## Exercise details
Answer with the exact lines of the following material from the one containing "JP203 pin 2: 0V -> VS" through the one containing "SW202: button (0V, RESET)", both end lines included.

## Material provided
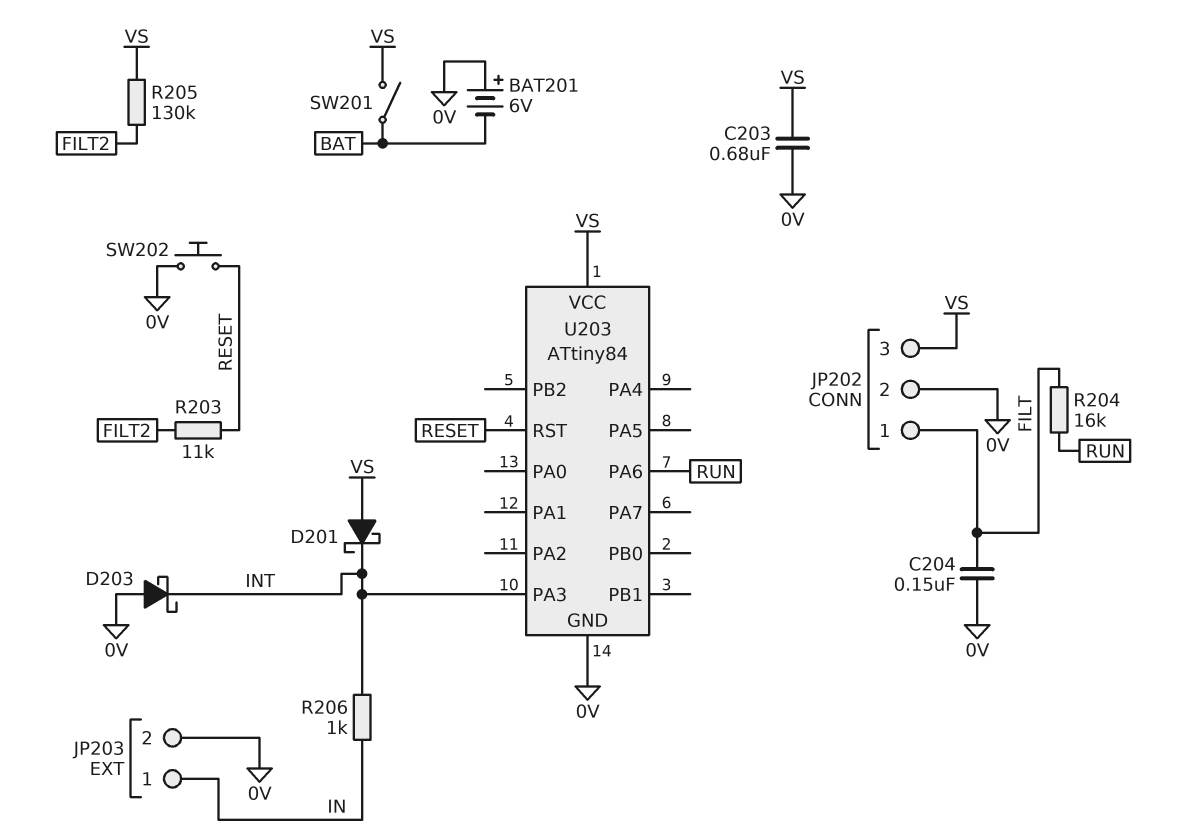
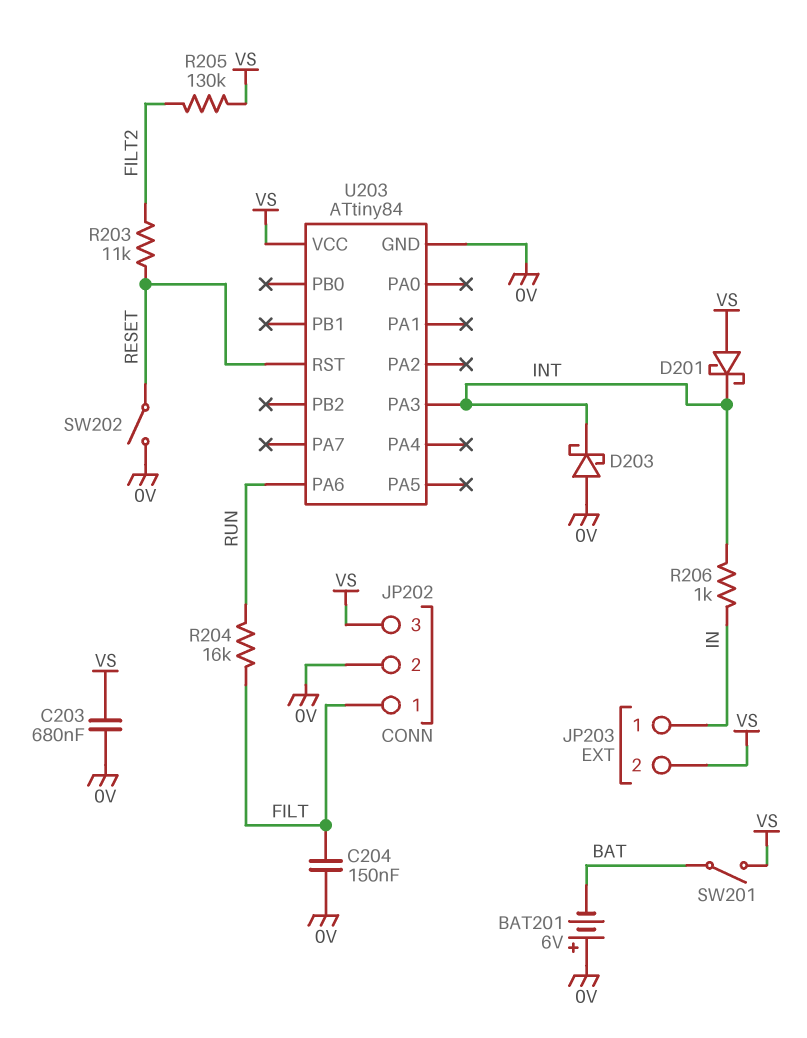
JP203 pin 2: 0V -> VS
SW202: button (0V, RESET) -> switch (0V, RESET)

--

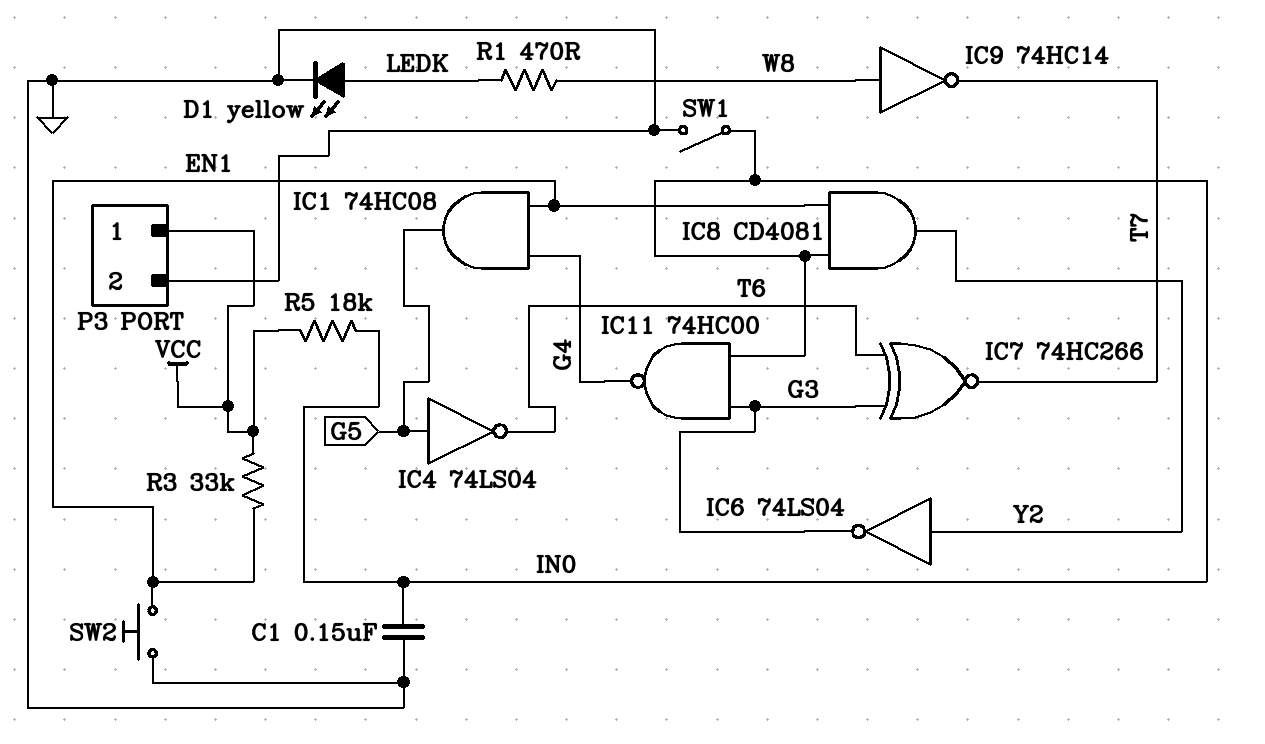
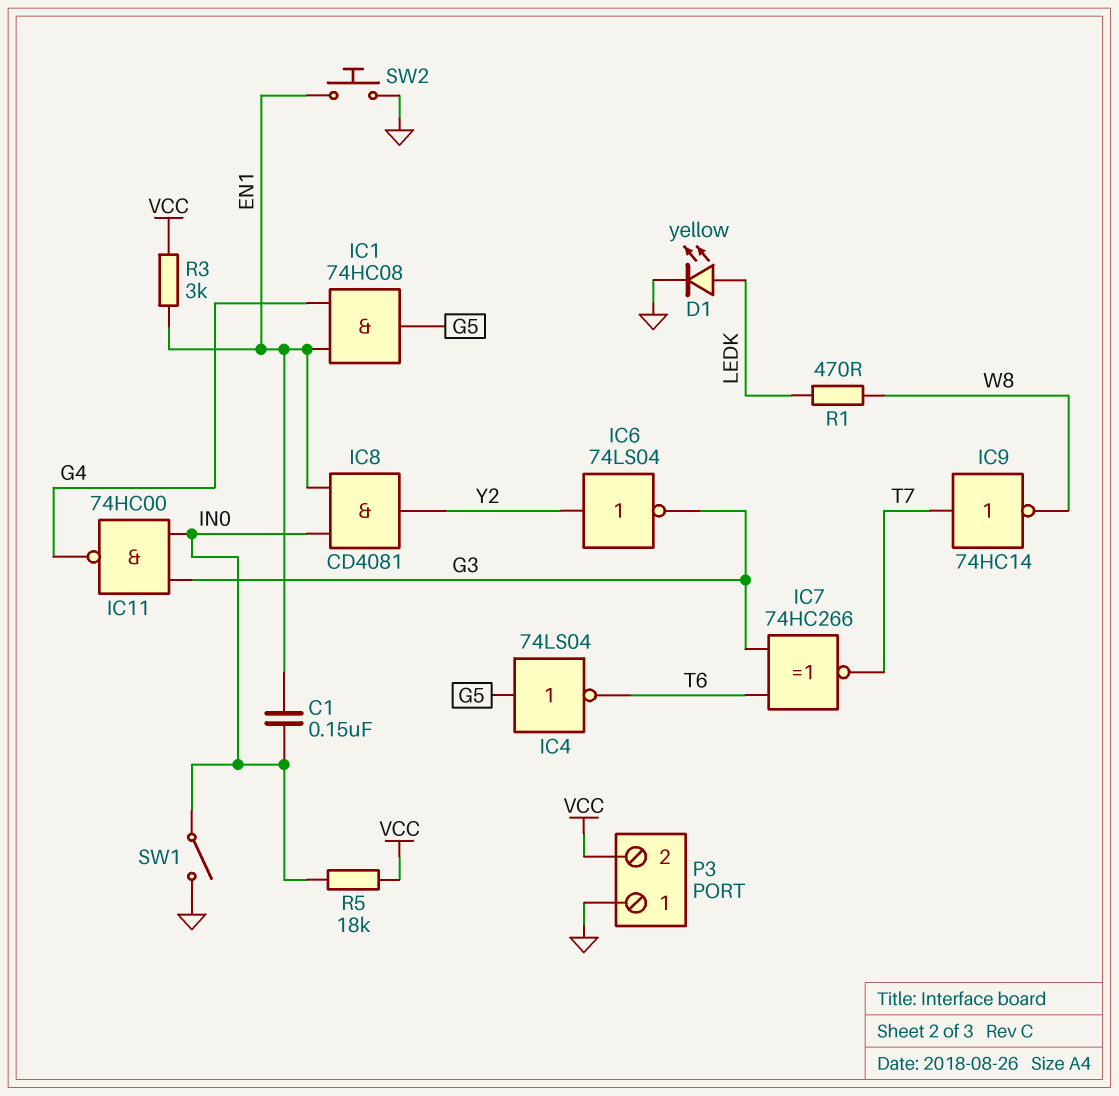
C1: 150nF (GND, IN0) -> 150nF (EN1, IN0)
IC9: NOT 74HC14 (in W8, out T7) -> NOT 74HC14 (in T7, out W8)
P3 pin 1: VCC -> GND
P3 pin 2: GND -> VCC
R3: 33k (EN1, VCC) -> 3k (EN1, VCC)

## Solution
JP203 pin 2: 0V -> VS
SW202: button (0V, RESET) -> switch (0V, RESET)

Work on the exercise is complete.